Written request. Copy out each of the records below word for word, but leave out the pictures.

Provided entries.

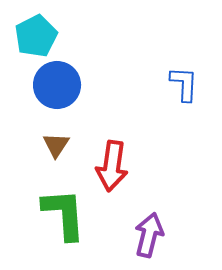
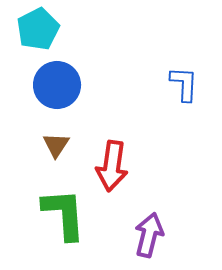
cyan pentagon: moved 2 px right, 7 px up
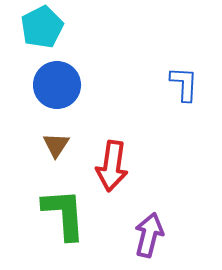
cyan pentagon: moved 4 px right, 2 px up
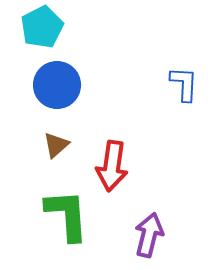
brown triangle: rotated 16 degrees clockwise
green L-shape: moved 3 px right, 1 px down
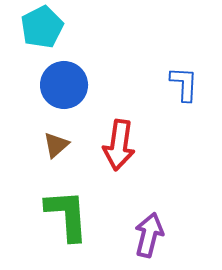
blue circle: moved 7 px right
red arrow: moved 7 px right, 21 px up
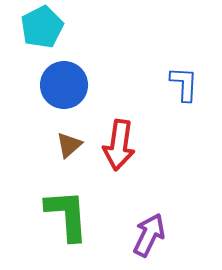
brown triangle: moved 13 px right
purple arrow: rotated 12 degrees clockwise
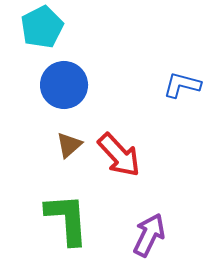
blue L-shape: moved 2 px left, 1 px down; rotated 78 degrees counterclockwise
red arrow: moved 10 px down; rotated 51 degrees counterclockwise
green L-shape: moved 4 px down
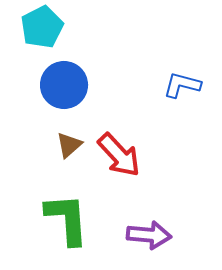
purple arrow: rotated 69 degrees clockwise
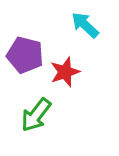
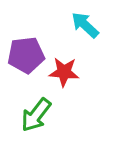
purple pentagon: moved 1 px right; rotated 21 degrees counterclockwise
red star: moved 1 px left; rotated 24 degrees clockwise
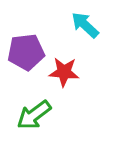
purple pentagon: moved 3 px up
green arrow: moved 2 px left; rotated 15 degrees clockwise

Task solution.
cyan pentagon: moved 2 px right, 7 px up
cyan pentagon: moved 4 px right, 2 px up
brown triangle: rotated 16 degrees clockwise
green L-shape: moved 3 px right, 1 px down
blue circle: moved 7 px right
red arrow: moved 7 px right, 21 px up
brown triangle: moved 13 px right
purple arrow: rotated 12 degrees clockwise
blue L-shape: moved 2 px left, 1 px down; rotated 78 degrees counterclockwise
red arrow: moved 10 px down; rotated 51 degrees counterclockwise
green L-shape: moved 4 px down
purple arrow: rotated 69 degrees clockwise
purple pentagon: moved 1 px right; rotated 21 degrees counterclockwise
red star: moved 1 px left; rotated 24 degrees clockwise
purple pentagon: moved 3 px up
green arrow: moved 2 px left; rotated 15 degrees clockwise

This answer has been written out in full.